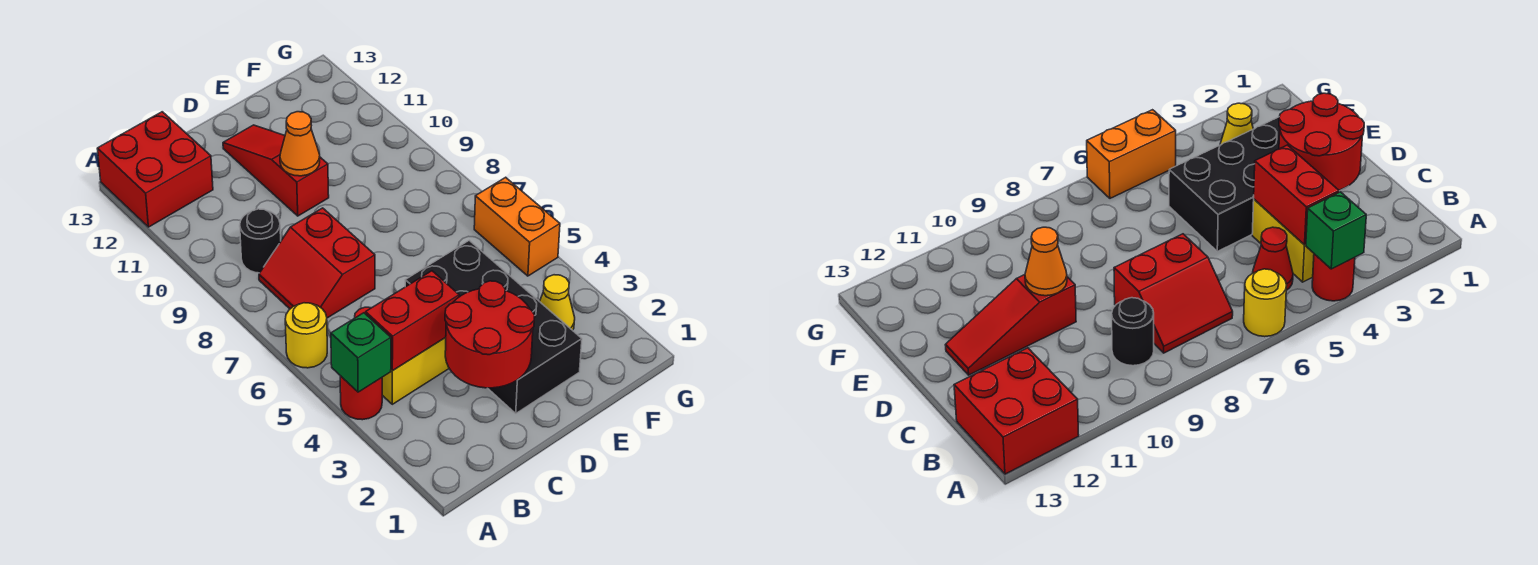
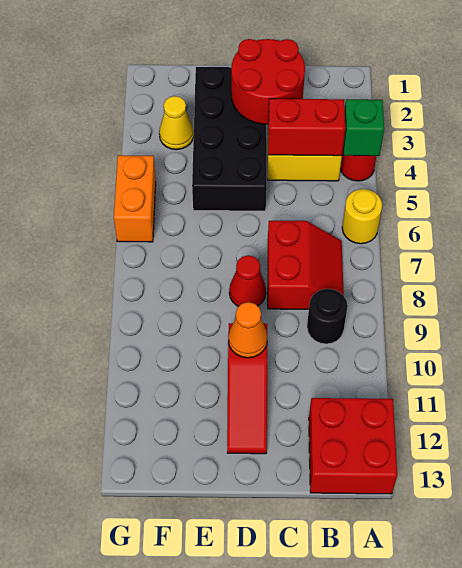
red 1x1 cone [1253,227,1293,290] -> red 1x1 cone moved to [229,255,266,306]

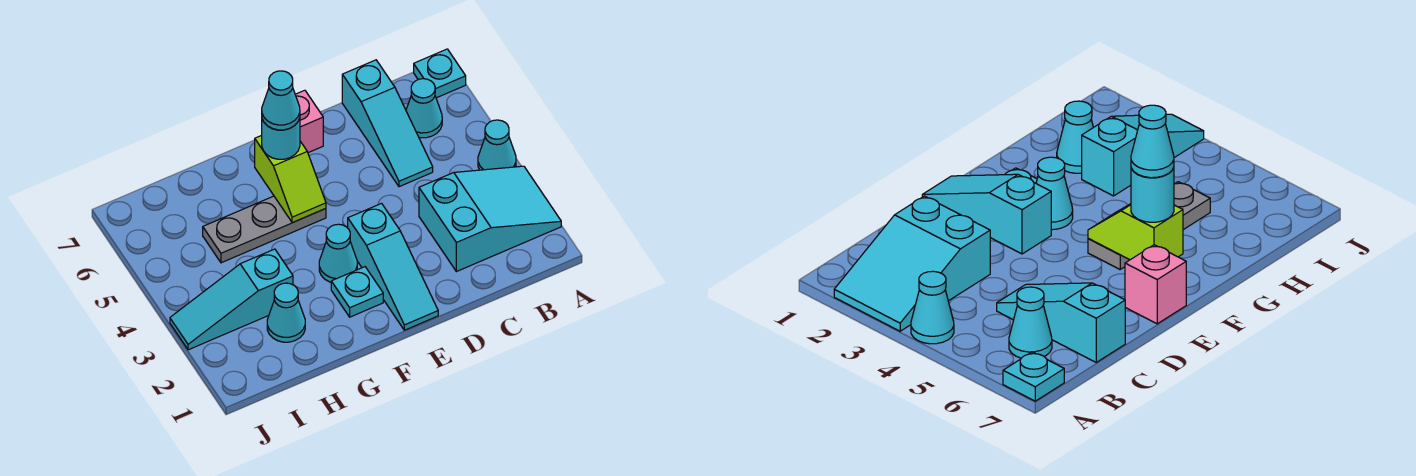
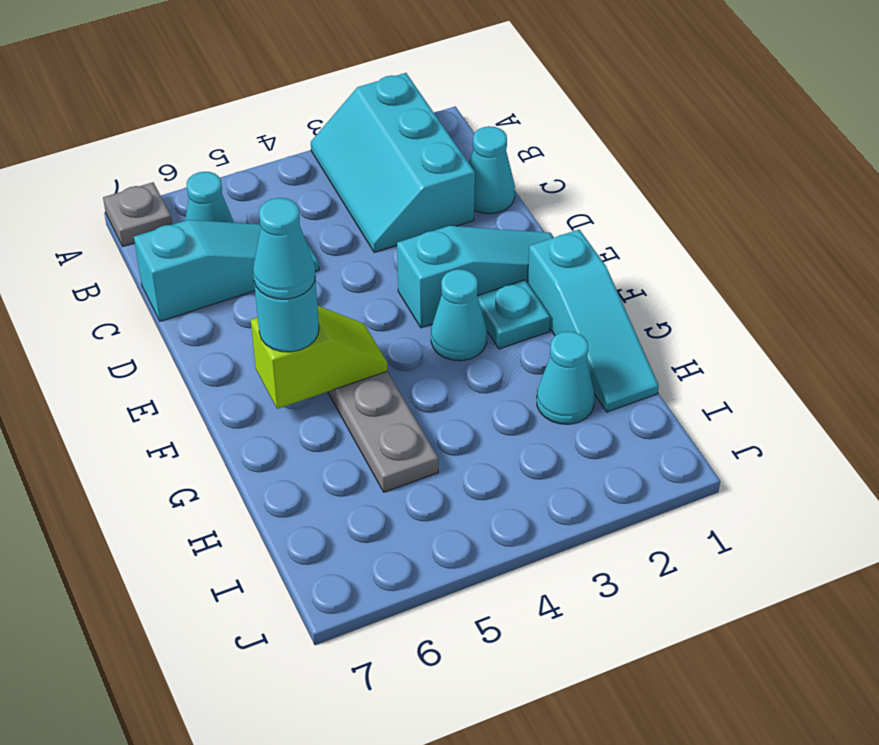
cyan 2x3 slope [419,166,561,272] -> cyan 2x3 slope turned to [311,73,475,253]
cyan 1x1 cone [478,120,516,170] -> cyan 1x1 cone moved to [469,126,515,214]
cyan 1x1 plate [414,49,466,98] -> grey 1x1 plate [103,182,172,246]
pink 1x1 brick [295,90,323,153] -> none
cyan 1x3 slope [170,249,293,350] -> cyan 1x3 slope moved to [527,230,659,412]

**WORK INSTRUCTIONS**
Type out all of the records exactly, leaving out any picture.

**ANSWER TO THIS TASK**
red 1x1 cone [1253,227,1293,290] -> red 1x1 cone moved to [229,255,266,306]

cyan 2x3 slope [419,166,561,272] -> cyan 2x3 slope turned to [311,73,475,253]
cyan 1x1 cone [478,120,516,170] -> cyan 1x1 cone moved to [469,126,515,214]
cyan 1x1 plate [414,49,466,98] -> grey 1x1 plate [103,182,172,246]
pink 1x1 brick [295,90,323,153] -> none
cyan 1x3 slope [170,249,293,350] -> cyan 1x3 slope moved to [527,230,659,412]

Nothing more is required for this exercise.